▶ Exercise requirements:
Pictures are to be left out, and the rest of the records reproduced exactly.

++++++++

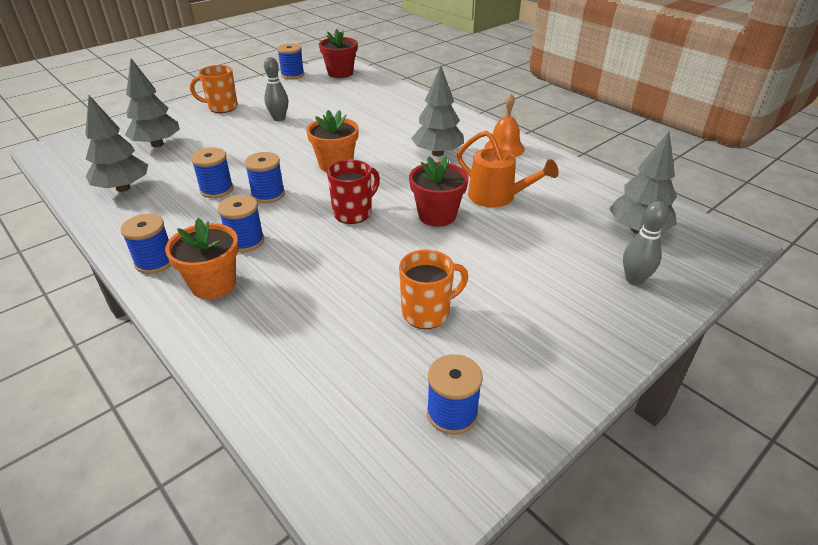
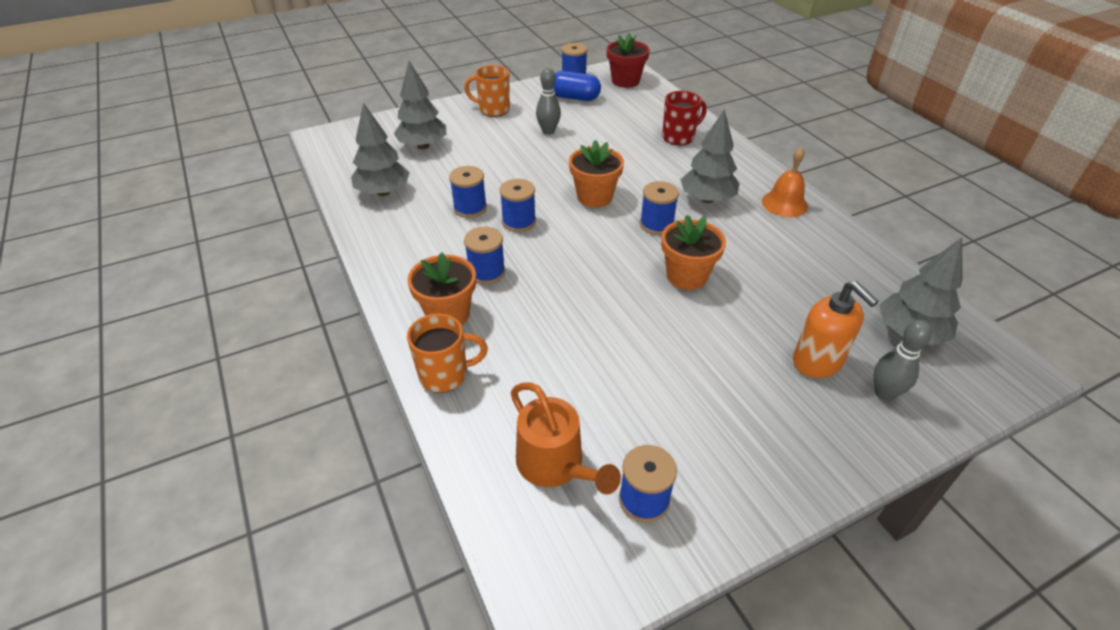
camera: 15 degrees right, 5 degrees up
(155, 262) = (399, 279): blue spool -> blue spool (656, 224)
(297, 90) = (574, 97): none -> blue capsule
(353, 213) = (600, 258): red mug -> red mug (679, 137)
(427, 313) = (647, 387): orange mug -> orange mug (445, 375)
(437, 215) = (686, 276): red flower pot -> orange flower pot
(497, 197) = (759, 265): orange watering can -> orange watering can (556, 465)
(571, 265) = (817, 362): none -> orange soap dispenser

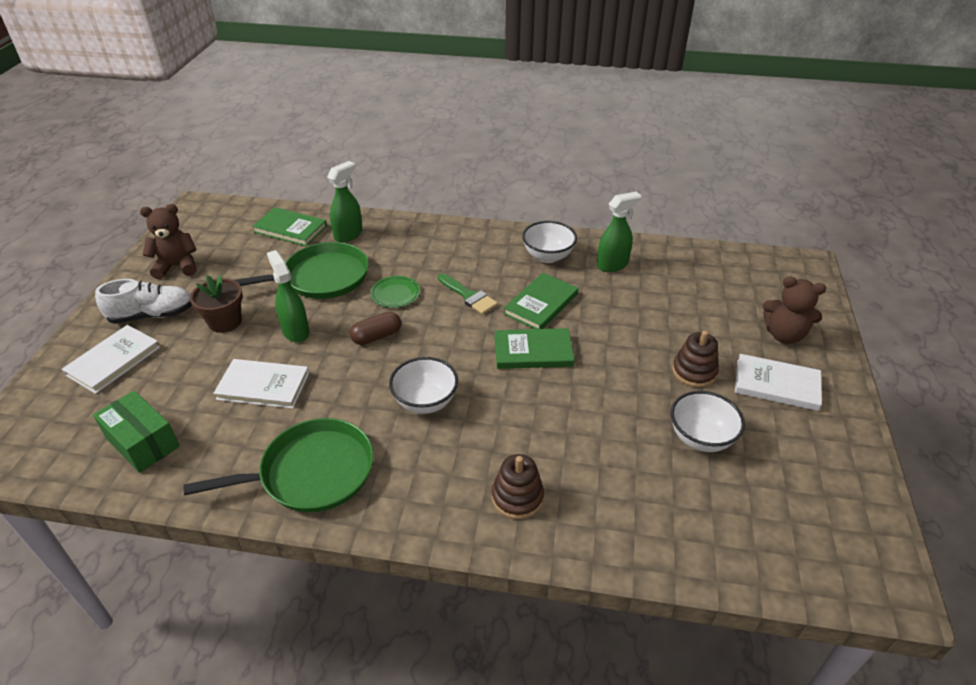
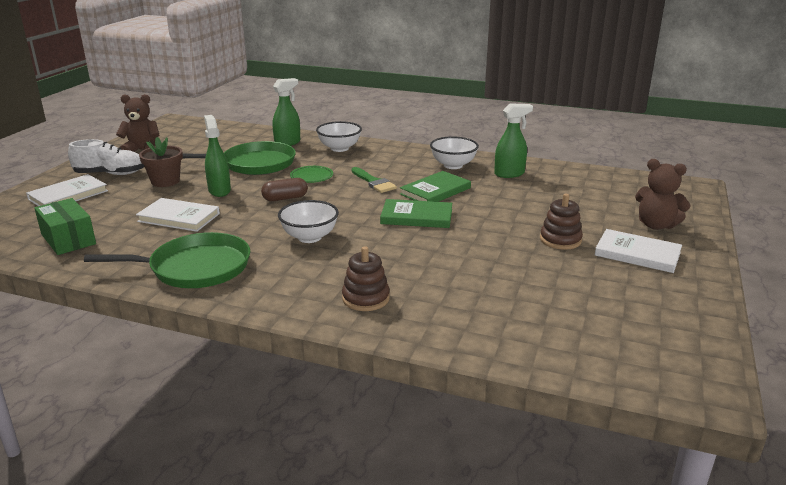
camera: 10 degrees right, 15 degrees down
(290, 229) = (241, 137): green book -> none
(700, 438) = (551, 279): white bowl -> white bowl (339, 148)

++++++++

▶ Exercise output:
camera: 15 degrees right, 5 degrees up
(155, 262) = (399, 279): blue spool -> blue spool (656, 224)
(297, 90) = (574, 97): none -> blue capsule
(353, 213) = (600, 258): red mug -> red mug (679, 137)
(427, 313) = (647, 387): orange mug -> orange mug (445, 375)
(437, 215) = (686, 276): red flower pot -> orange flower pot
(497, 197) = (759, 265): orange watering can -> orange watering can (556, 465)
(571, 265) = (817, 362): none -> orange soap dispenser

camera: 10 degrees right, 15 degrees down
(290, 229) = (241, 137): green book -> none
(700, 438) = (551, 279): white bowl -> white bowl (339, 148)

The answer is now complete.